[Records drawn from a dataset]
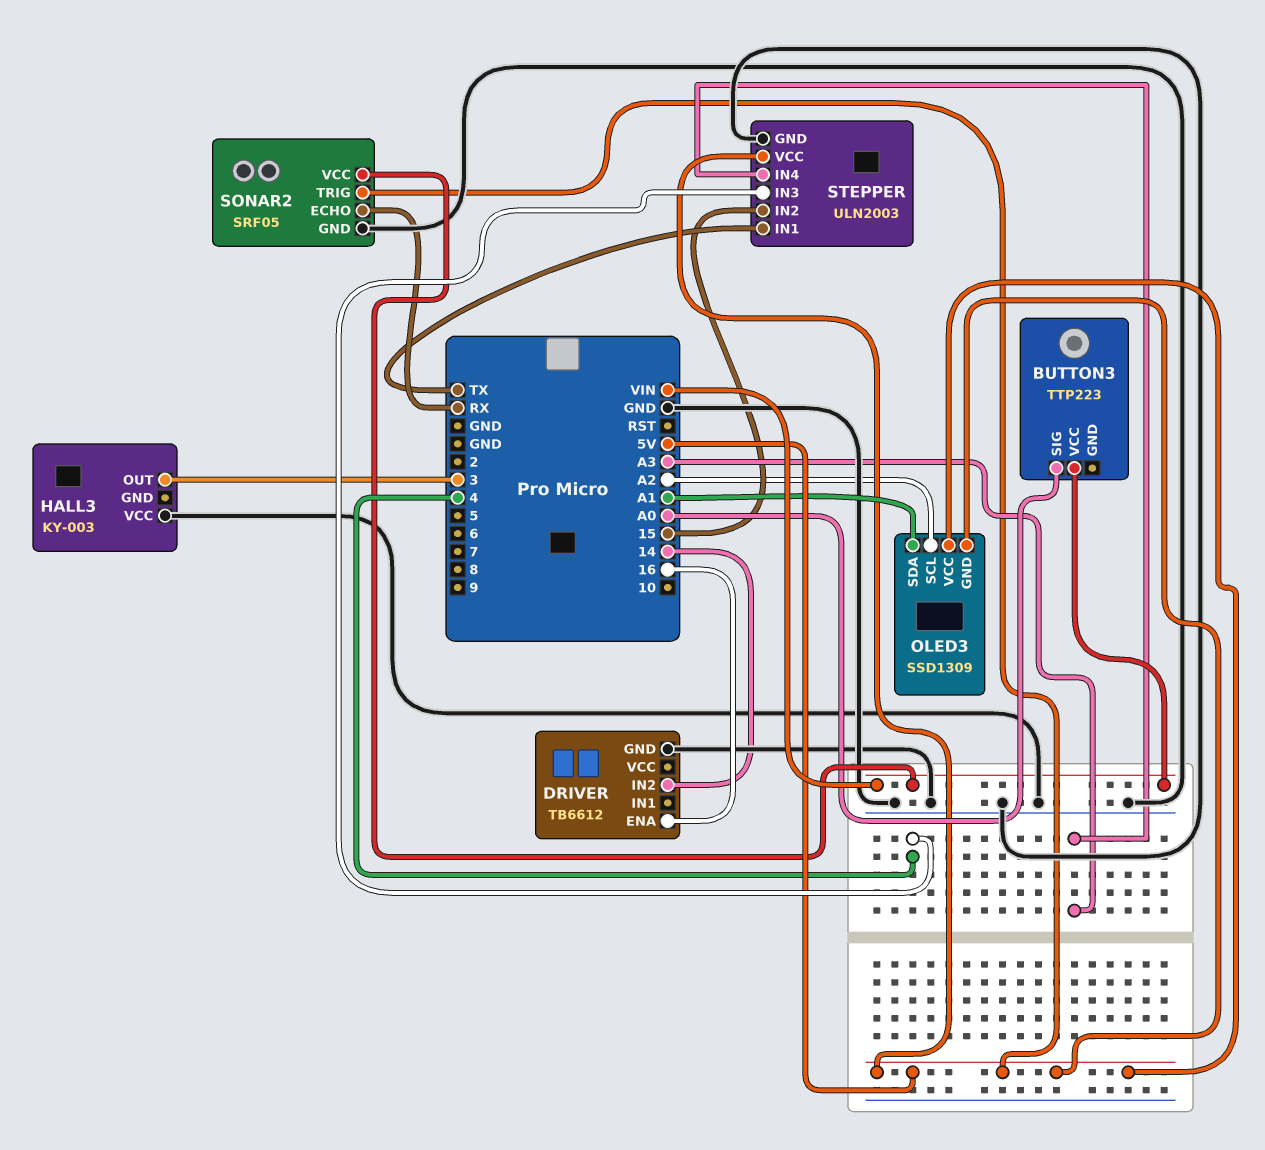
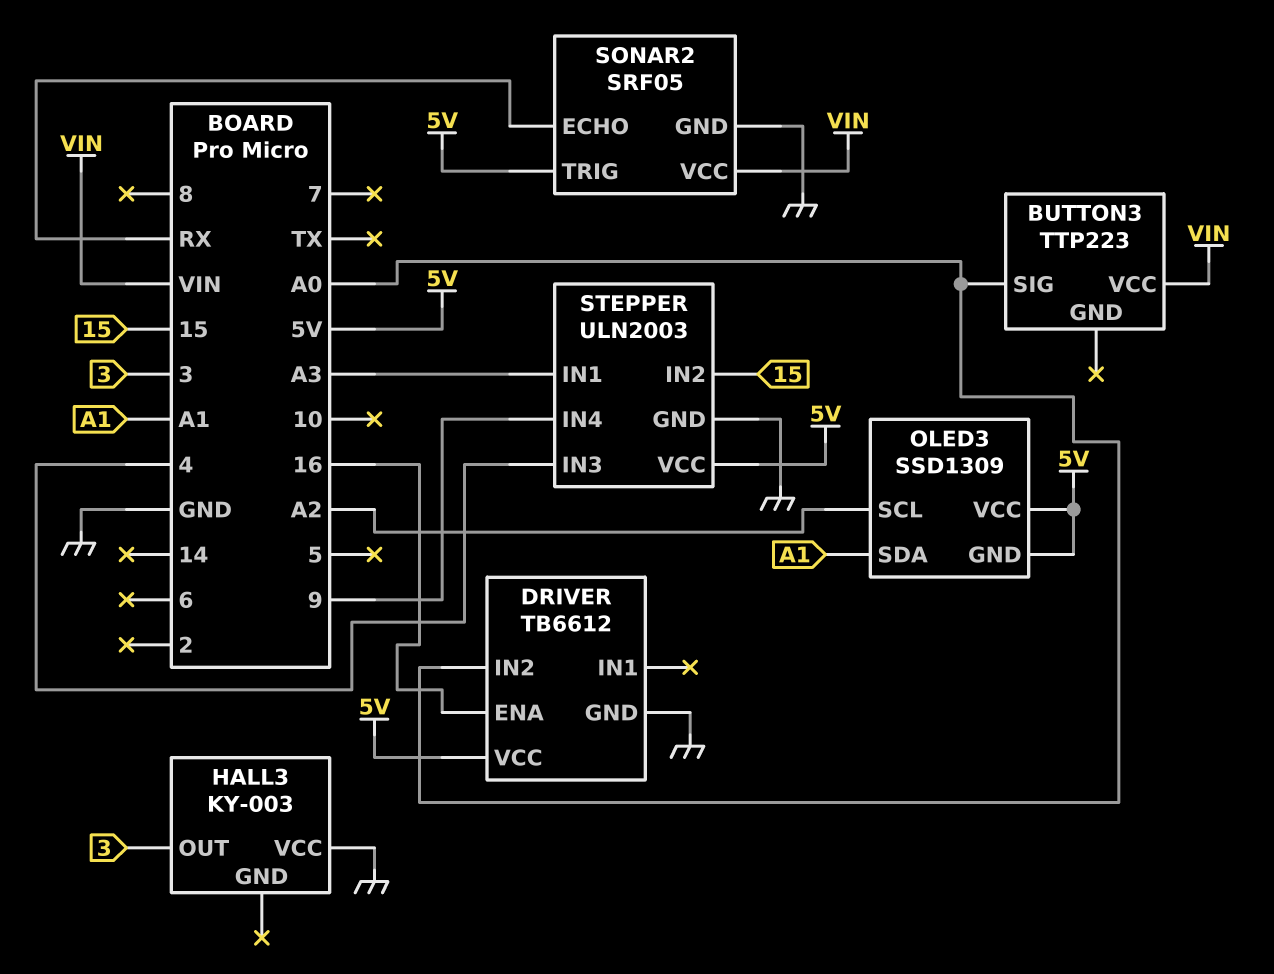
DRIVER pin IN2: 14 -> A0
DRIVER pin VCC: none -> 5V
STEPPER pin IN1: TX -> A3
STEPPER pin IN4: A3 -> 9

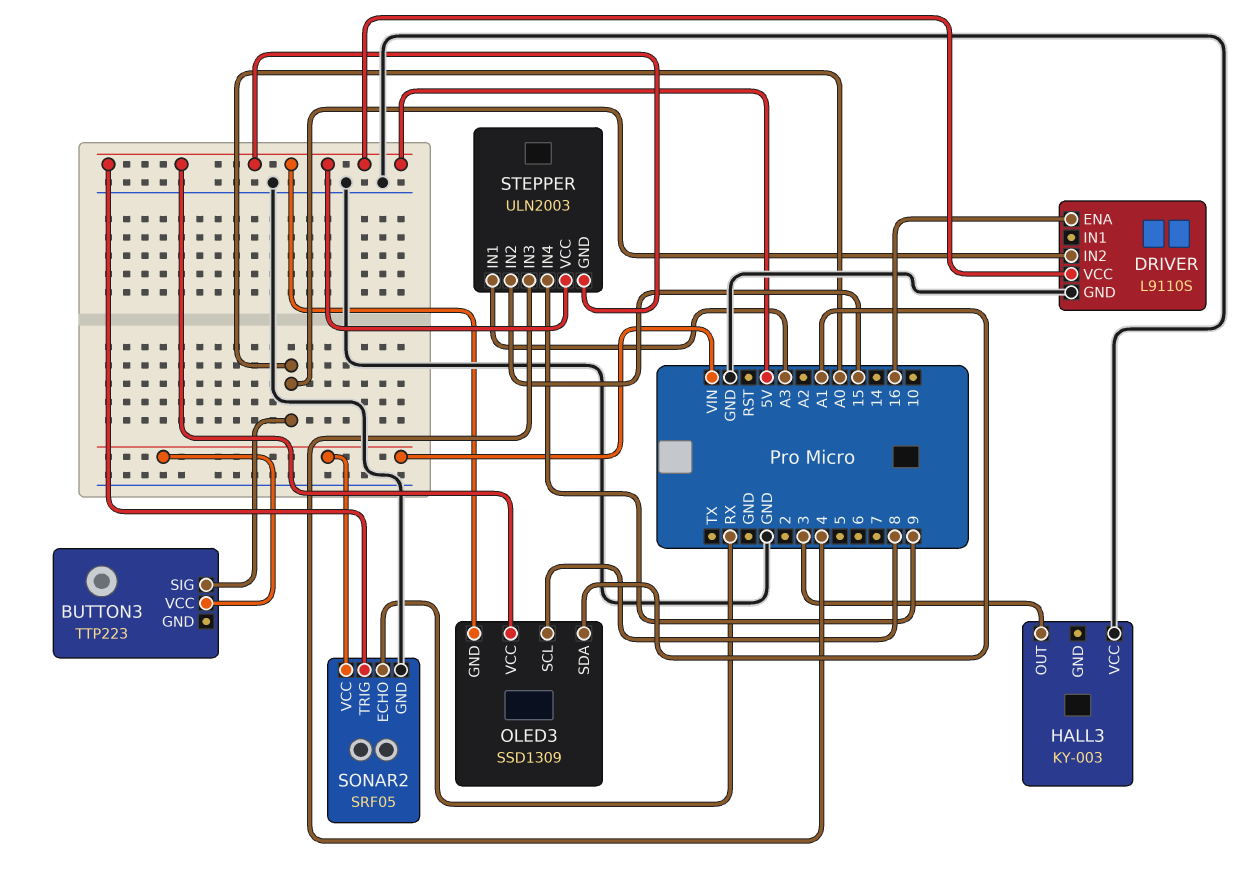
DRIVER: TB6612 -> L9110S
OLED3 pin SCL: A2 -> 8
STEPPER pin GND: GND -> 5V

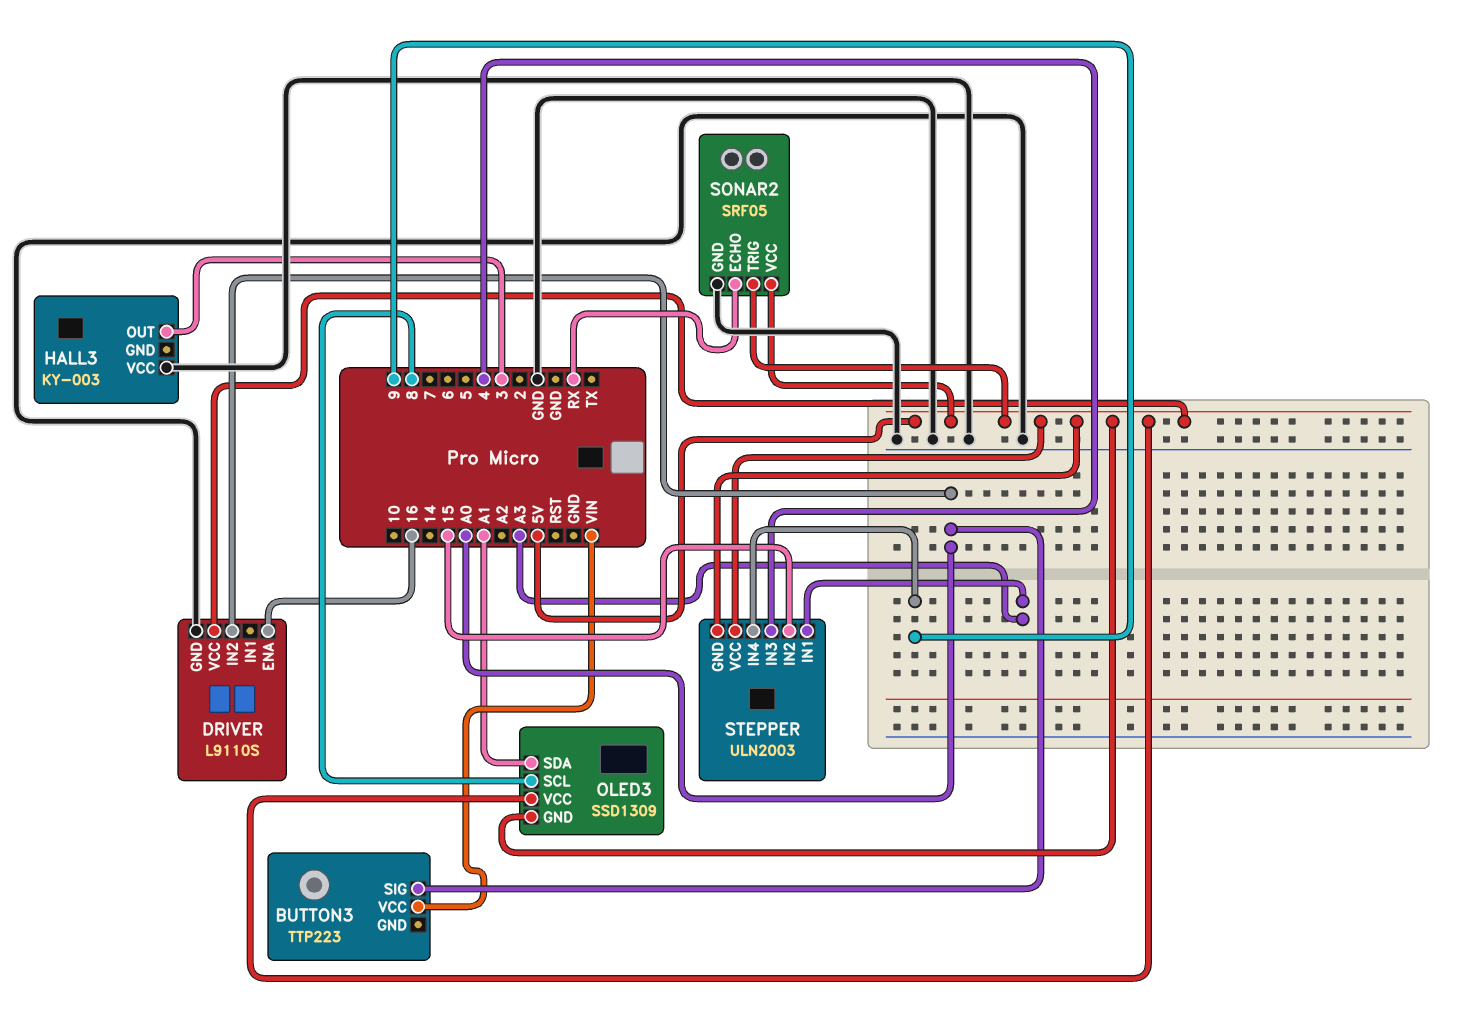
SONAR2 pin VCC: VIN -> 5V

**Exercise requirements:**
The response should repeat every entry above exactly and include none of the pictures.

**Exercise response:**
DRIVER pin IN2: 14 -> A0
DRIVER pin VCC: none -> 5V
STEPPER pin IN1: TX -> A3
STEPPER pin IN4: A3 -> 9

DRIVER: TB6612 -> L9110S
OLED3 pin SCL: A2 -> 8
STEPPER pin GND: GND -> 5V

SONAR2 pin VCC: VIN -> 5V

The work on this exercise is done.